• WORK ITEM:
Starting at the line that contains "D6: diode 1N4004" and ending at the line that contains "Q3: NPN BD139", the lines below are to be given again exactly, with nothing added.

• EXCERPTED DATA:
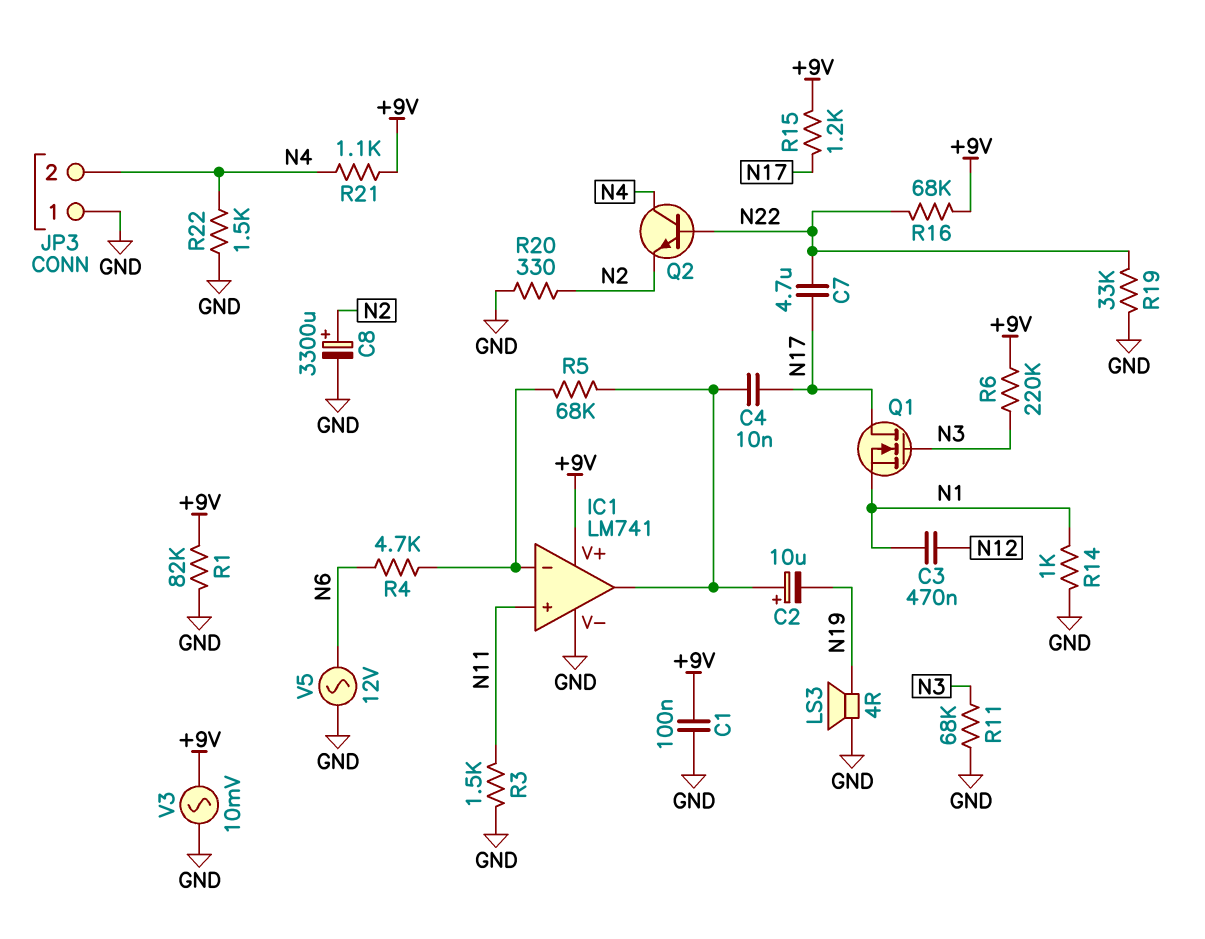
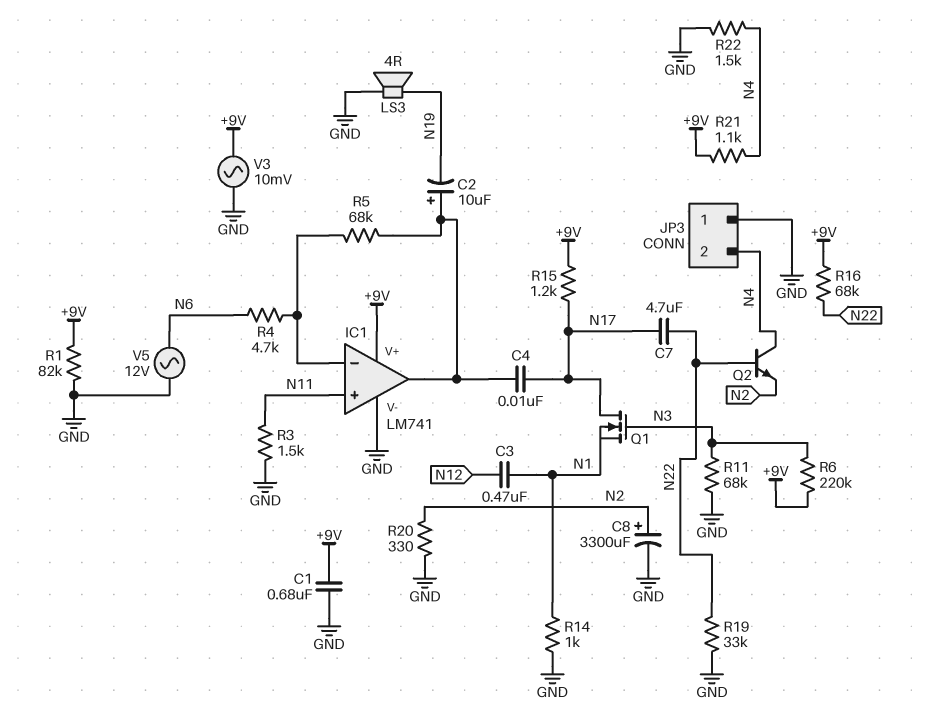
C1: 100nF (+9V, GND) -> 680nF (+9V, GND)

---

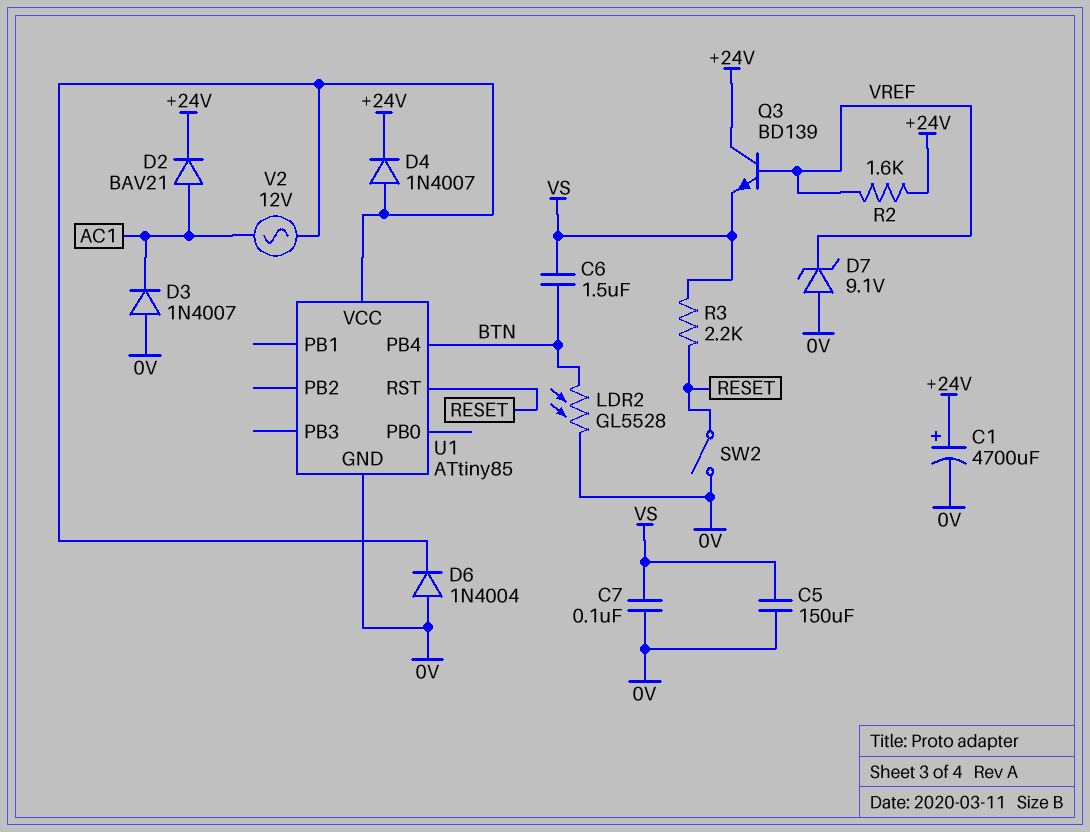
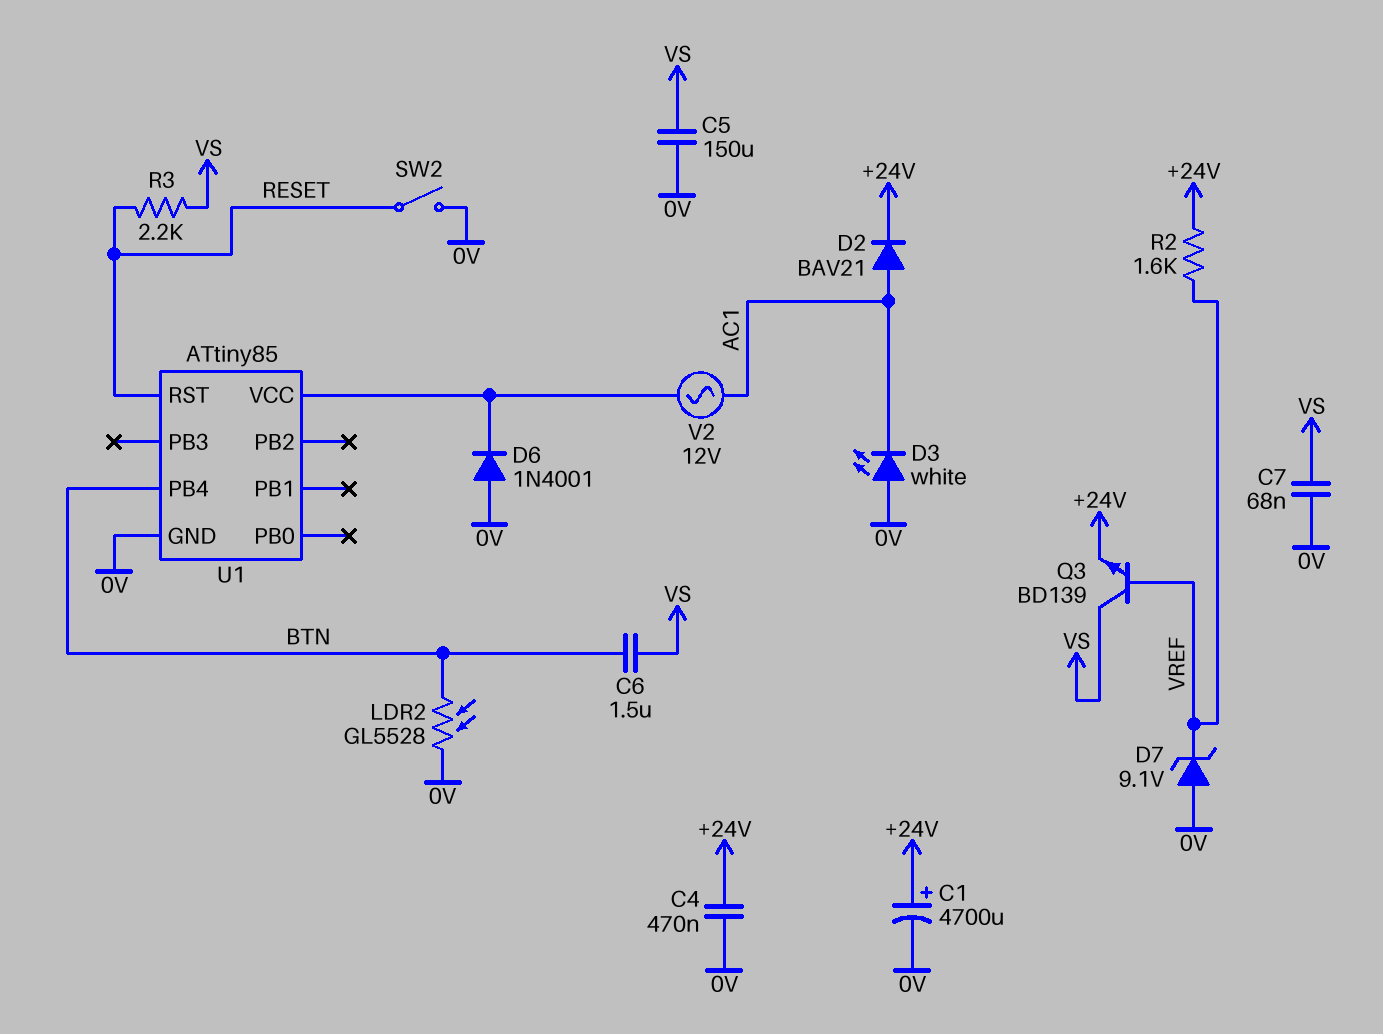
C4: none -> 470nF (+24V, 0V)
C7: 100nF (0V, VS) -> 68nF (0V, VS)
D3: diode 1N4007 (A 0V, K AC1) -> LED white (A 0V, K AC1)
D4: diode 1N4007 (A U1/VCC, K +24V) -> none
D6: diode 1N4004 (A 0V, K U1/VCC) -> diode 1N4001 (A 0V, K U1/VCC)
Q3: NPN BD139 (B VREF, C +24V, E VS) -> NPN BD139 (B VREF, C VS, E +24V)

• SOLUTION TO THE PROBLEM:
D6: diode 1N4004 (A 0V, K U1/VCC) -> diode 1N4001 (A 0V, K U1/VCC)
Q3: NPN BD139 (B VREF, C +24V, E VS) -> NPN BD139 (B VREF, C VS, E +24V)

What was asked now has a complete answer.